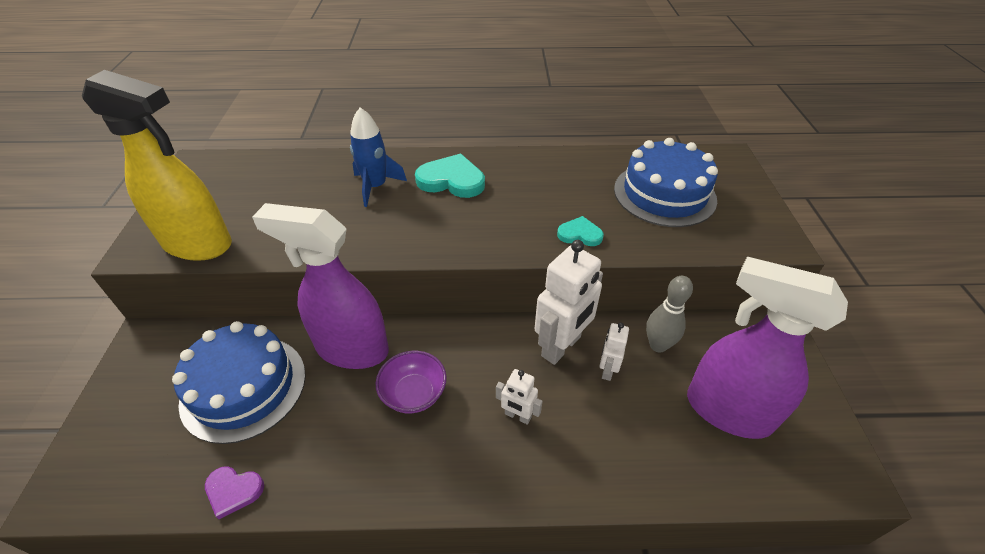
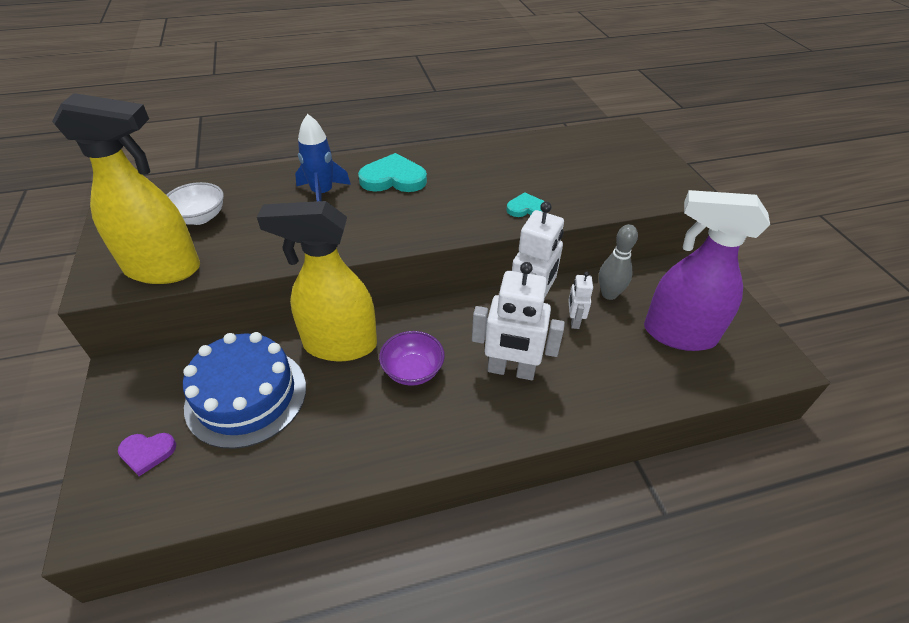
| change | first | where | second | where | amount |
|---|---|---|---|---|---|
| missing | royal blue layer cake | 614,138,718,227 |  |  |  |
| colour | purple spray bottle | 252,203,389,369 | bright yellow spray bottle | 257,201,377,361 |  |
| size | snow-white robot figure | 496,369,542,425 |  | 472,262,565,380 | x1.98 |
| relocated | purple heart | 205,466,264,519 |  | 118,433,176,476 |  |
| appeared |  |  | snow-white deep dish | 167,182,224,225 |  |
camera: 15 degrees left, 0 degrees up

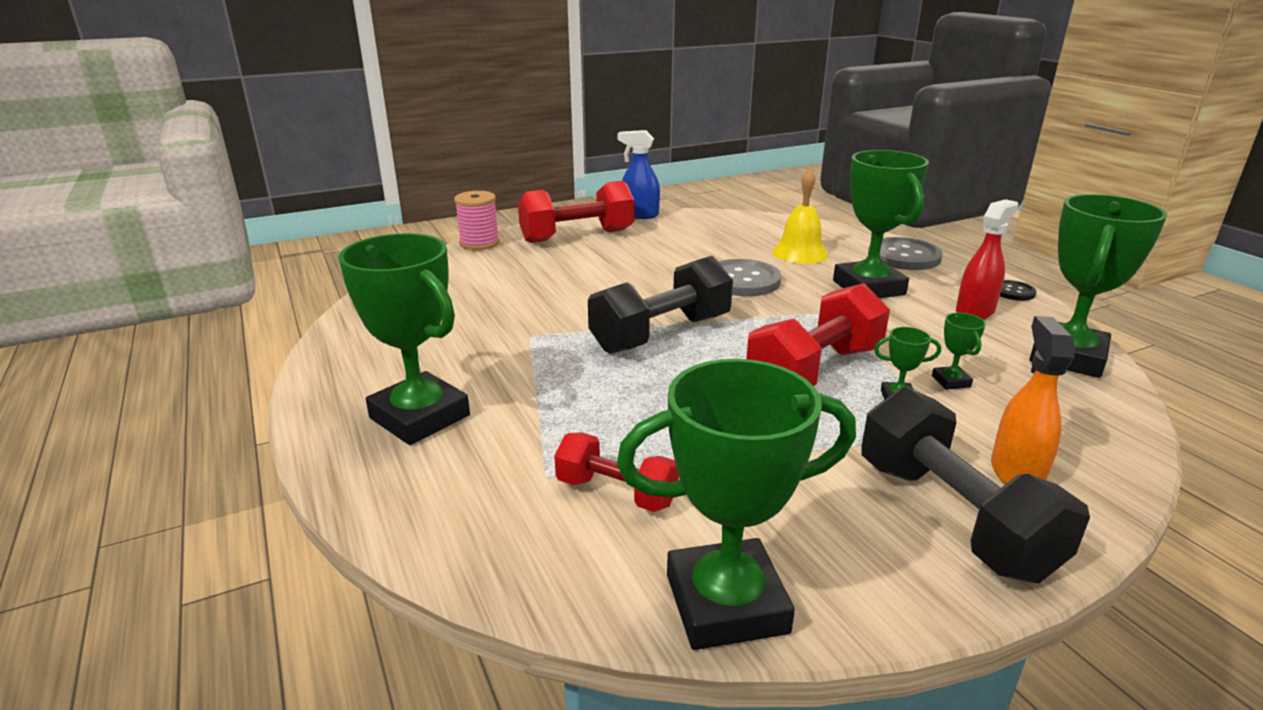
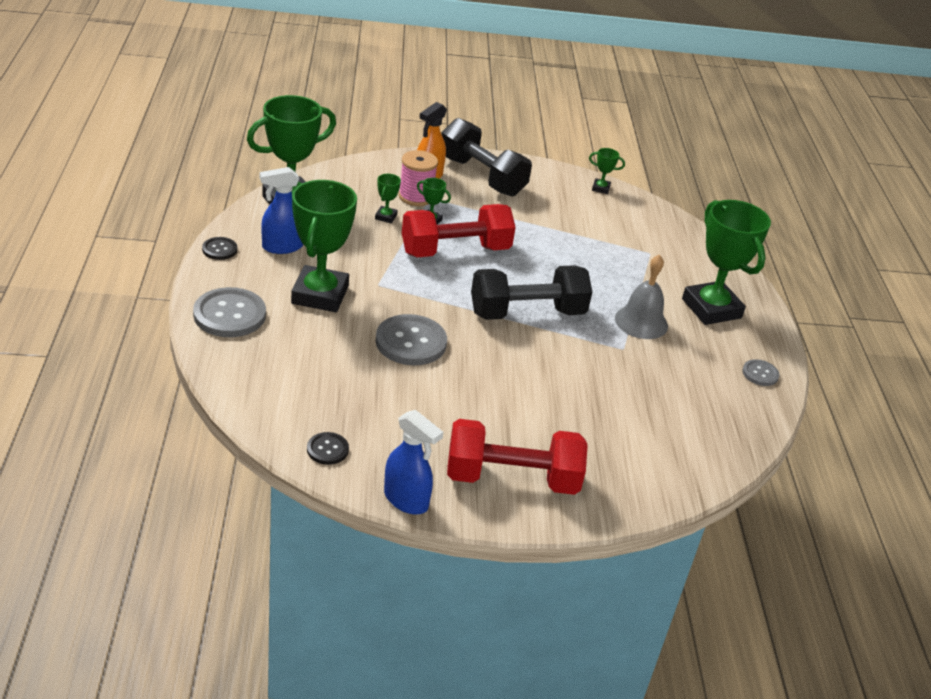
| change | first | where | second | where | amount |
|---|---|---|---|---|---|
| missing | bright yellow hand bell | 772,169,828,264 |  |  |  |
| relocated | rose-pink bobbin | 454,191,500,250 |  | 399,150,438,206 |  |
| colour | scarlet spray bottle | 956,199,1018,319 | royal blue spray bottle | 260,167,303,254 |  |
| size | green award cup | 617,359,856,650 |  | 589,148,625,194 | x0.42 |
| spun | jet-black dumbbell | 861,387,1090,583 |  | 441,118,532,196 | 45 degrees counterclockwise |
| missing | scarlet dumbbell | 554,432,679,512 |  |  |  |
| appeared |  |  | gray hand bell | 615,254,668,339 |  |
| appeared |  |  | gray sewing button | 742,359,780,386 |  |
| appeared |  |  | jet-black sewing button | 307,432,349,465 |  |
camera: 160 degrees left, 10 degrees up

====================

> **REQUIREMENT**:
Whenever a line of the records above contains the word "white", it counts toward the total; give that total alone.

> **RESULT OF THE EXERCISE**:
2